**What to work on**. Among the lines below, copy exactly those from the one with "U1: NAND 74HC132" through the one with "U5: XNOR 74HC266", counting both ends.

+++ Given data +++

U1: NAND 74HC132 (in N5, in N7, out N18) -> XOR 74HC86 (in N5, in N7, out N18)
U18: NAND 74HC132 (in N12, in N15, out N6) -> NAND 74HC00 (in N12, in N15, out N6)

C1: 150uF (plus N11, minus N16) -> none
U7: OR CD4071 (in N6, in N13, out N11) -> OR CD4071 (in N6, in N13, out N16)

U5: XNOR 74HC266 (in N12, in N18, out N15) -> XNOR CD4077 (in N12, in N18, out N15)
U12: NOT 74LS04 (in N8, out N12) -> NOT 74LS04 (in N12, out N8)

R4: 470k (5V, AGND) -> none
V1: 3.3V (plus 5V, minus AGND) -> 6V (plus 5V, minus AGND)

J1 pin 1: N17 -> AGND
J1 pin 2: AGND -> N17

+++
+++ Given data +++

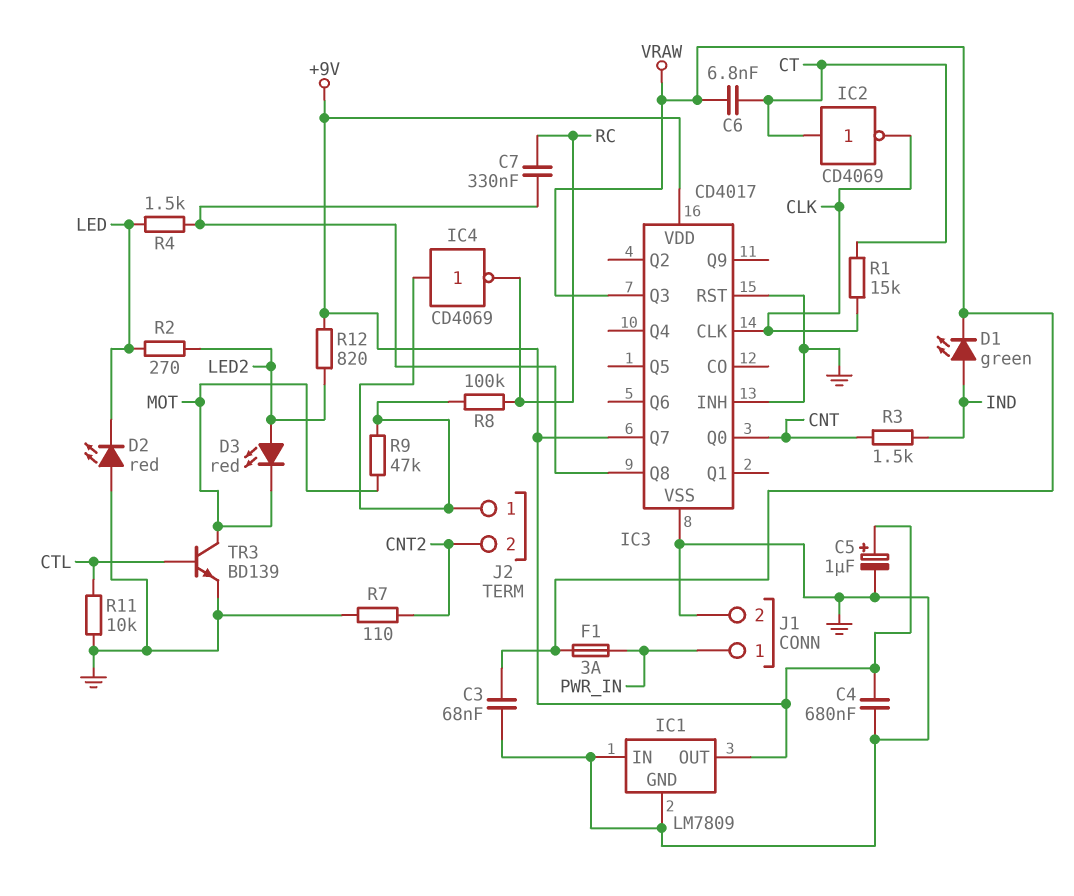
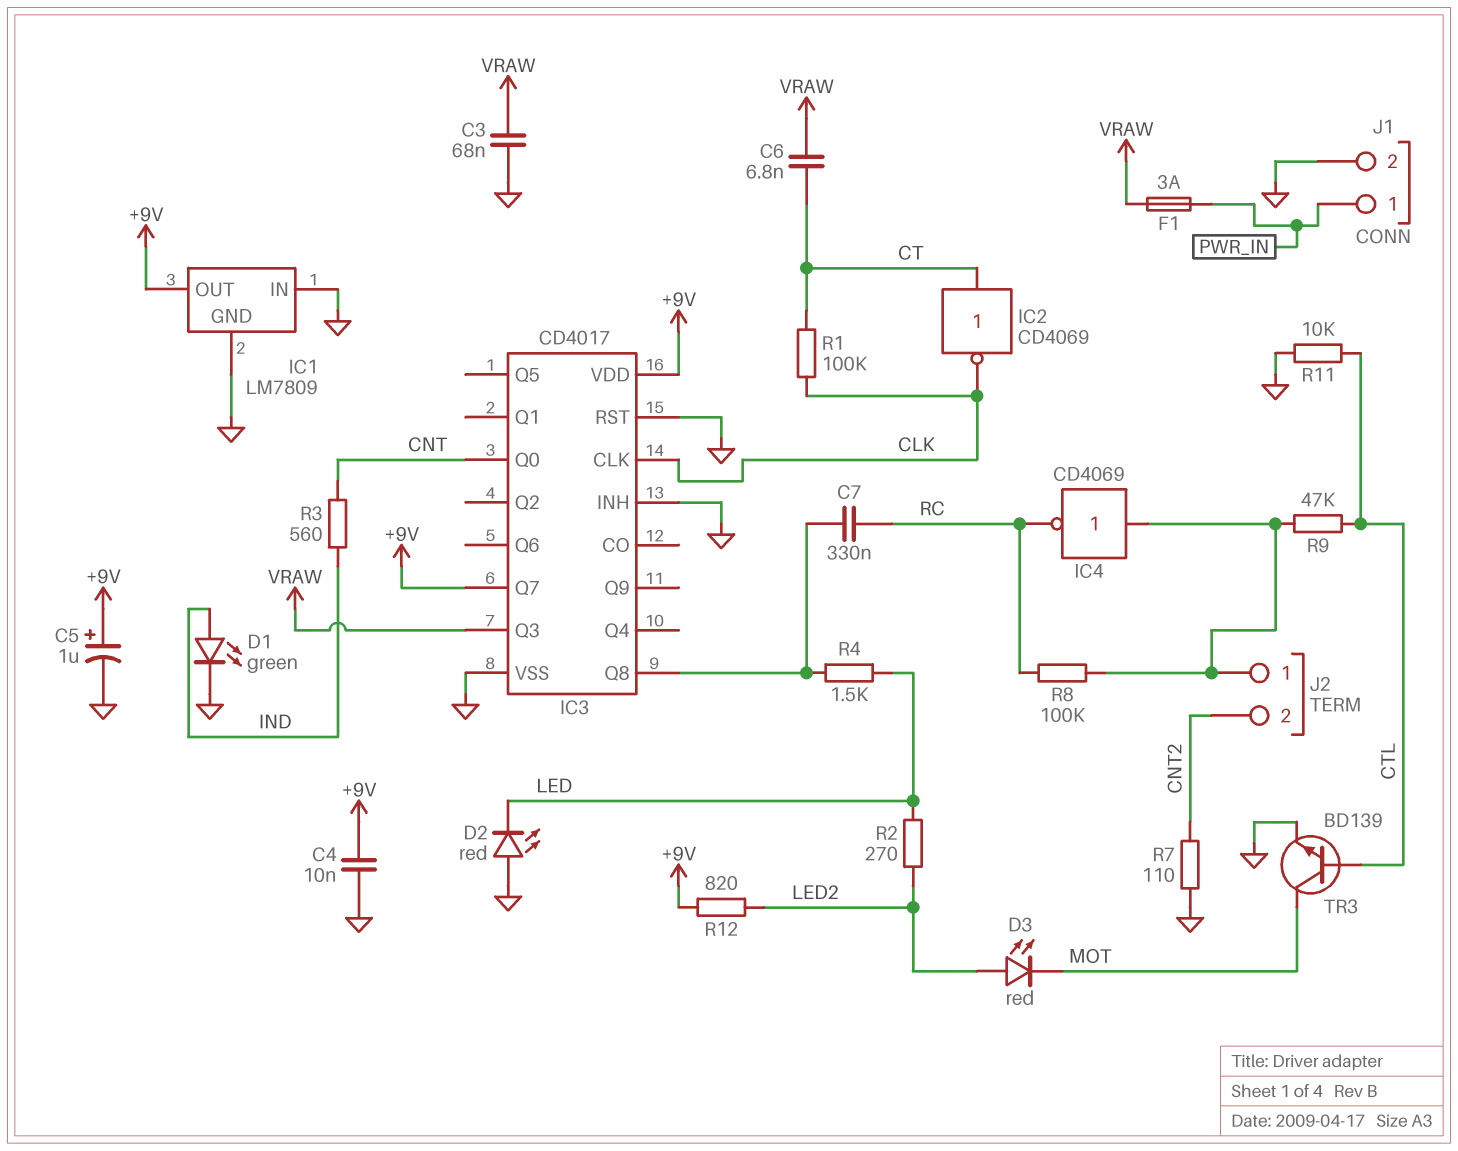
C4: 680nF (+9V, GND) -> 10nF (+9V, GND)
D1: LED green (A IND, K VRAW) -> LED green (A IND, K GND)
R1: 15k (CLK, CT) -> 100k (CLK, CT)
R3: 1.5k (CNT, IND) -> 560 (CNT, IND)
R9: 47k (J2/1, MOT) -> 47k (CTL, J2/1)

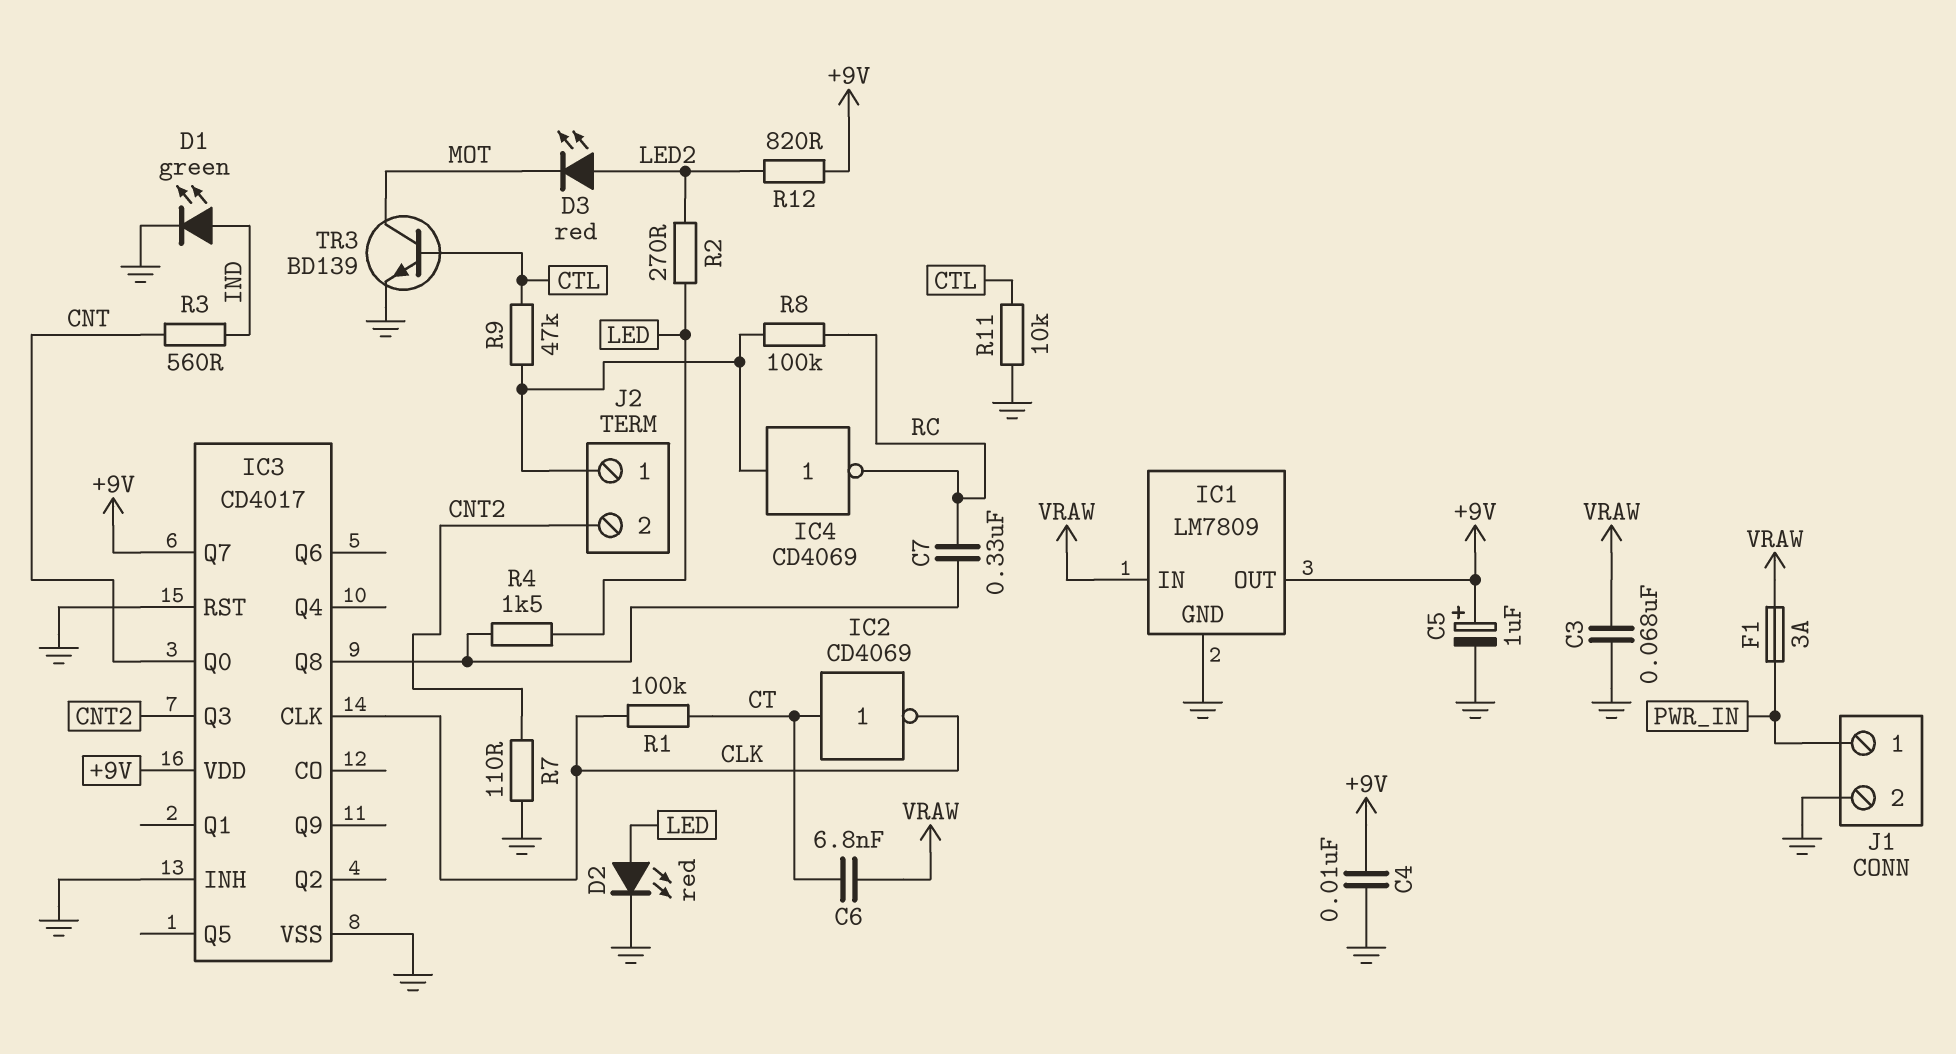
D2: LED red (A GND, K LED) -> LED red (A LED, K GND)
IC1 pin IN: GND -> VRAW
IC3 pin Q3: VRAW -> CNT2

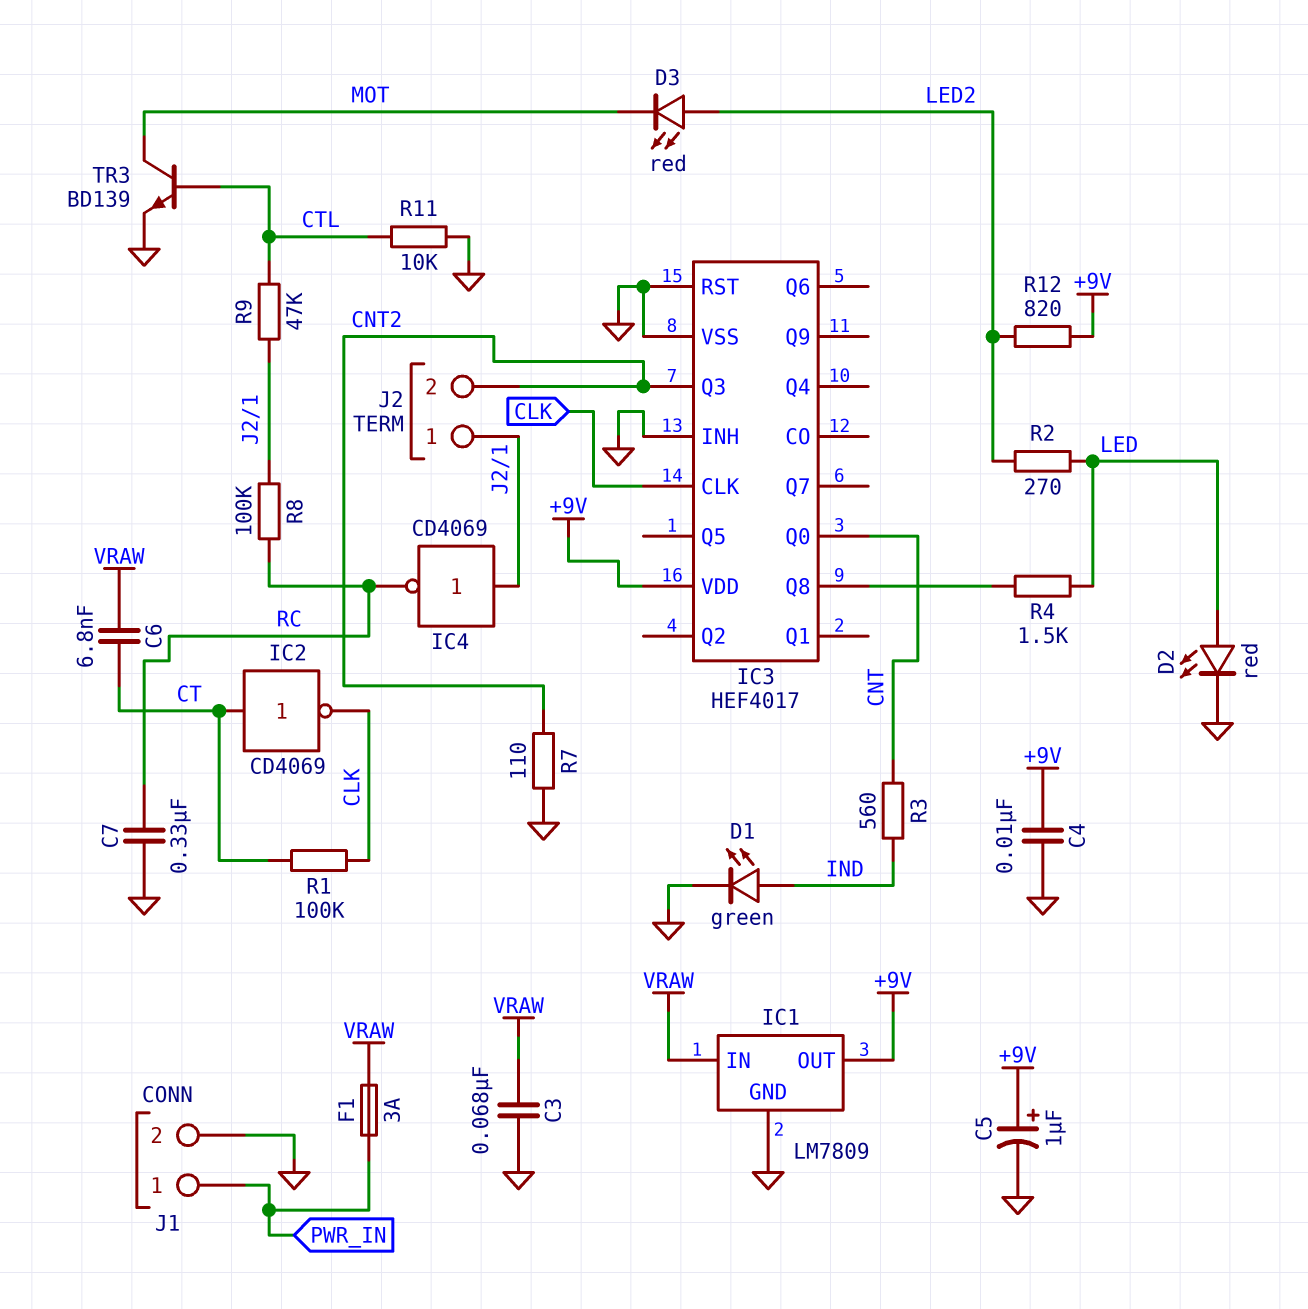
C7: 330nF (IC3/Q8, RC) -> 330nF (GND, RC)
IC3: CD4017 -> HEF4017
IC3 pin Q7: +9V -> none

+++

**Solution to this problem**.
U1: NAND 74HC132 (in N5, in N7, out N18) -> XOR 74HC86 (in N5, in N7, out N18)
U18: NAND 74HC132 (in N12, in N15, out N6) -> NAND 74HC00 (in N12, in N15, out N6)

C1: 150uF (plus N11, minus N16) -> none
U7: OR CD4071 (in N6, in N13, out N11) -> OR CD4071 (in N6, in N13, out N16)

U5: XNOR 74HC266 (in N12, in N18, out N15) -> XNOR CD4077 (in N12, in N18, out N15)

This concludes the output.